Dataset entries

>>>>>

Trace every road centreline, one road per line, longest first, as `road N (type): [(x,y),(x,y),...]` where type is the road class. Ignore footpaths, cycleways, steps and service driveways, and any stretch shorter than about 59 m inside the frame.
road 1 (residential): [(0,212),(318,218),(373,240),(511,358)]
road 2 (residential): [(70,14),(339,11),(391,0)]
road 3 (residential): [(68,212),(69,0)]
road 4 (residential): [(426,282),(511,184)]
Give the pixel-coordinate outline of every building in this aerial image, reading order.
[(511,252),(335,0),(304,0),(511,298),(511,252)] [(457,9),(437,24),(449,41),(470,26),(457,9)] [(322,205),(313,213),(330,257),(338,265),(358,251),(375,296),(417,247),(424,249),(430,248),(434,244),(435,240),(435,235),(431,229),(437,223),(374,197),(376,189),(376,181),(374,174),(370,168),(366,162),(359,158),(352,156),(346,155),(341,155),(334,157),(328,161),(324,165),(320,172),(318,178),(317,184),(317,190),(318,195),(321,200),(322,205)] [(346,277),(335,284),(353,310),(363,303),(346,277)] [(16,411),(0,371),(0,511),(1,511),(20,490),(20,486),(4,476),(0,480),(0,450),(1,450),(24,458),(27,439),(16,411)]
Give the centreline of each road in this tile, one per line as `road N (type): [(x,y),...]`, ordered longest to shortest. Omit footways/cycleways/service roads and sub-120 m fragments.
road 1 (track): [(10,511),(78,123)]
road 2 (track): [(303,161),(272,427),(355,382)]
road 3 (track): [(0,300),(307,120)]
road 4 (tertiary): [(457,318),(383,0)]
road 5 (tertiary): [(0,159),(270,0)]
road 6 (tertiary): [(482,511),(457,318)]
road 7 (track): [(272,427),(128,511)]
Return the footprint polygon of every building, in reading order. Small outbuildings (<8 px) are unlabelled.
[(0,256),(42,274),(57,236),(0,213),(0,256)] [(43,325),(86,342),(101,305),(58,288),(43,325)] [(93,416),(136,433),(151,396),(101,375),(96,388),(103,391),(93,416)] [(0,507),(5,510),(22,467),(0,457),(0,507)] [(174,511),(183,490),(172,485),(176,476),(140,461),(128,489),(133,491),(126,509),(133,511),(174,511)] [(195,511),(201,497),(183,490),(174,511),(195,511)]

<<<<<

# [Goal]
Convert the entries above into a two-column CSV with the header row entry,answer, giving each entry one row: its text in the entry column and its answer in the answer column. Wrap every field in double quotes and turn any line breaks inside a field into spaces.

# [Task output]
entry,answer
"Trace every road centreline, one road per line, longest first, as `road N (type): [(x,y),(x,y),...]` where type is the road class. Ignore footpaths, cycleways, steps and service driveways, and any stretch shorter than about 59 m inside the frame.","road 1 (residential): [(0,212),(318,218),(373,240),(511,358)] road 2 (residential): [(70,14),(339,11),(391,0)] road 3 (residential): [(68,212),(69,0)] road 4 (residential): [(426,282),(511,184)]"
"Give the pixel-coordinate outline of every building in this aerial image, reading order.","[(511,252),(335,0),(304,0),(511,298),(511,252)] [(457,9),(437,24),(449,41),(470,26),(457,9)] [(322,205),(313,213),(330,257),(338,265),(358,251),(375,296),(417,247),(424,249),(430,248),(434,244),(435,240),(435,235),(431,229),(437,223),(374,197),(376,189),(376,181),(374,174),(370,168),(366,162),(359,158),(352,156),(346,155),(341,155),(334,157),(328,161),(324,165),(320,172),(318,178),(317,184),(317,190),(318,195),(321,200),(322,205)] [(346,277),(335,284),(353,310),(363,303),(346,277)] [(16,411),(0,371),(0,511),(1,511),(20,490),(20,486),(4,476),(0,480),(0,450),(1,450),(24,458),(27,439),(16,411)]"
"Give the centreline of each road in this tile, one per line as `road N (type): [(x,y),...]`, ordered longest to shortest. Omit footways/cycleways/service roads and sub-120 m fragments.","road 1 (track): [(10,511),(78,123)] road 2 (track): [(303,161),(272,427),(355,382)] road 3 (track): [(0,300),(307,120)] road 4 (tertiary): [(457,318),(383,0)] road 5 (tertiary): [(0,159),(270,0)] road 6 (tertiary): [(482,511),(457,318)] road 7 (track): [(272,427),(128,511)]"
"Return the footprint polygon of every building, in reading order. Small outbuildings (<8 px) are unlabelled.","[(0,256),(42,274),(57,236),(0,213),(0,256)] [(43,325),(86,342),(101,305),(58,288),(43,325)] [(93,416),(136,433),(151,396),(101,375),(96,388),(103,391),(93,416)] [(0,507),(5,510),(22,467),(0,457),(0,507)] [(174,511),(183,490),(172,485),(176,476),(140,461),(128,489),(133,491),(126,509),(133,511),(174,511)] [(195,511),(201,497),(183,490),(174,511),(195,511)]"